What you will do — With both ends included, repeat exactly the lines of the entries below from the one containing "cap in leaf-green <410,359,460,406>" down to the one containing "none -> toy", and no others.

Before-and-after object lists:
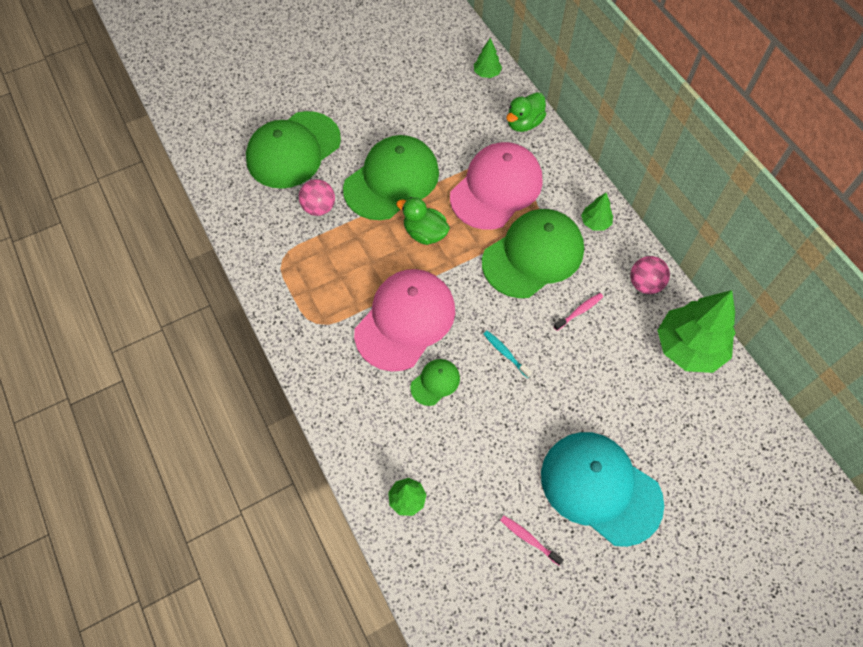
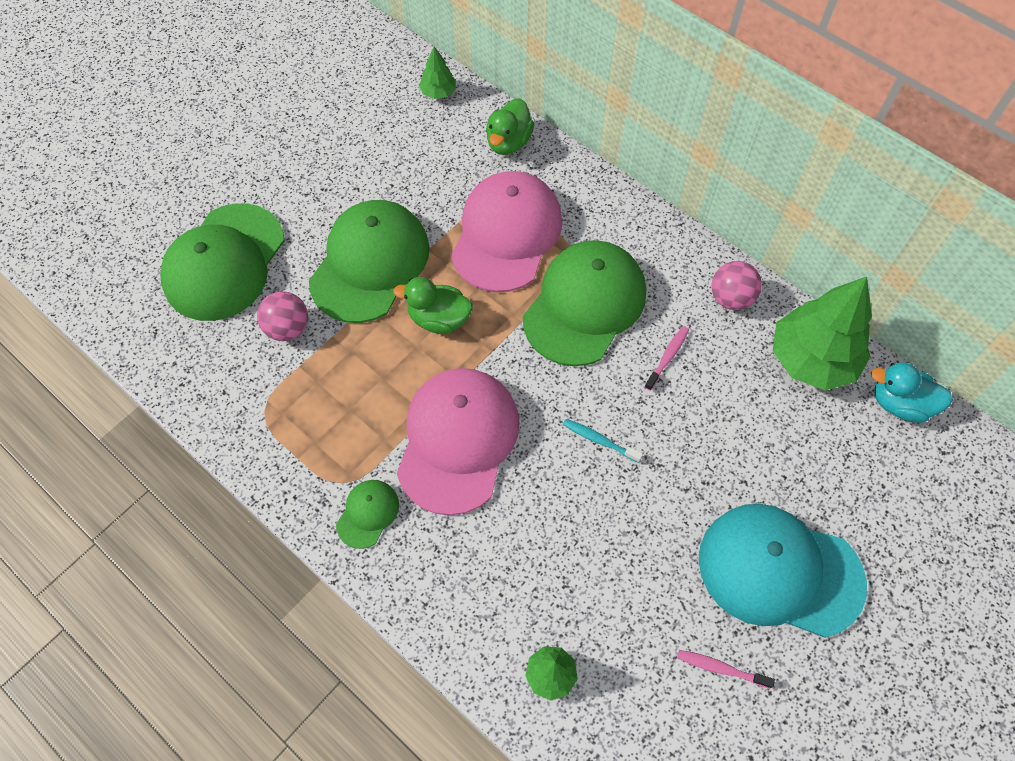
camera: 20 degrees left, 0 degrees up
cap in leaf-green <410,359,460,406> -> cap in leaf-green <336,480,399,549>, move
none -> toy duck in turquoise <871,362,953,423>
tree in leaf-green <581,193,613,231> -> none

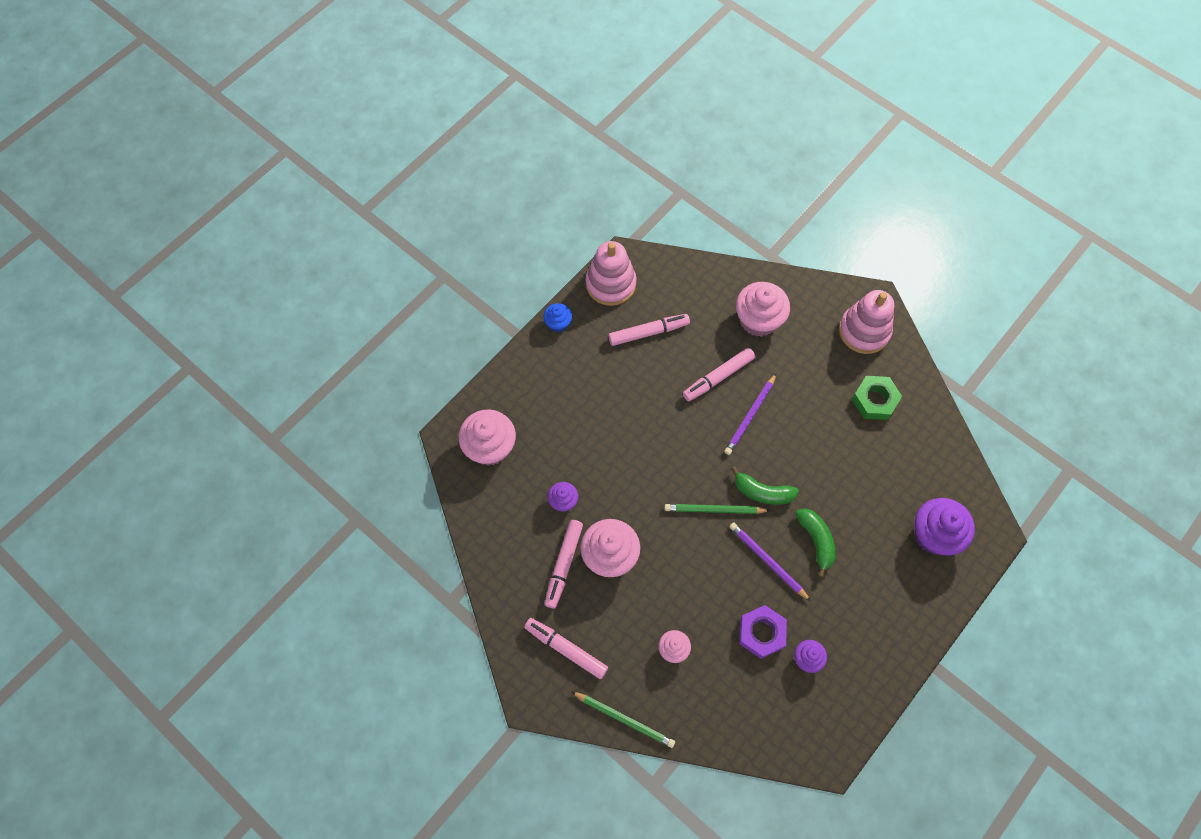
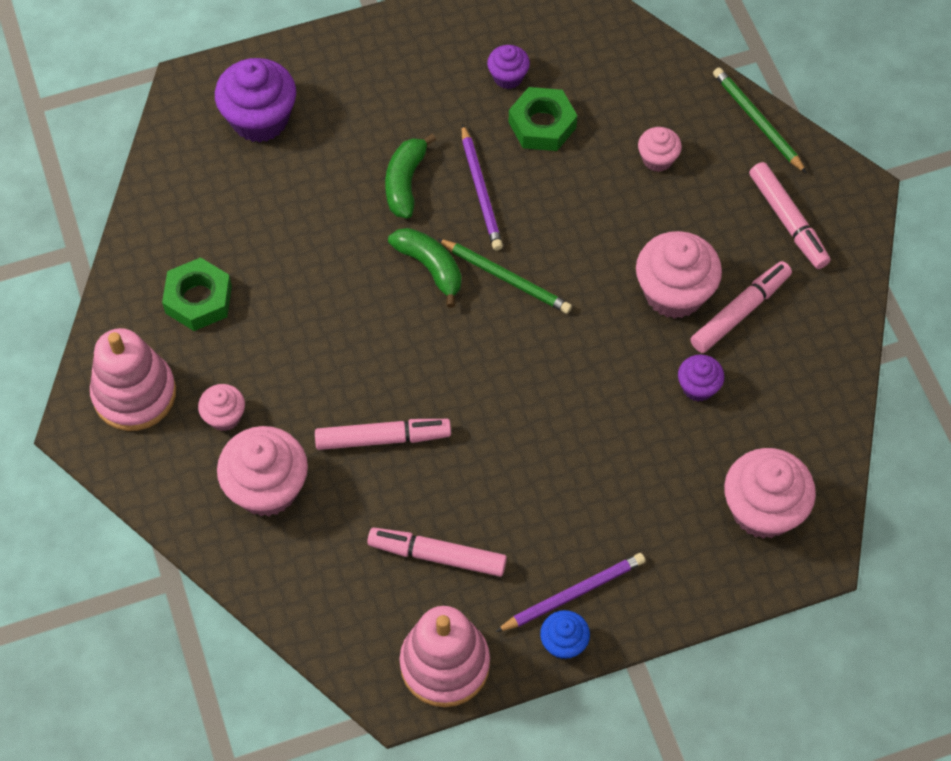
camera: 150 degrees left, 5 degrees down
none -> cupcake in rosy <198,384,245,431>
lead pencil in royal purple <724,373,777,455> -> lead pencil in royal purple <495,553,645,632>, move
hexagon nut in royal purple <739,605,787,659> -> hexagon nut in leaf-green <509,87,577,151>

Written solution —
cap in leaf-green <410,359,460,406> -> cap in leaf-green <336,480,399,549>, move
none -> toy duck in turquoise <871,362,953,423>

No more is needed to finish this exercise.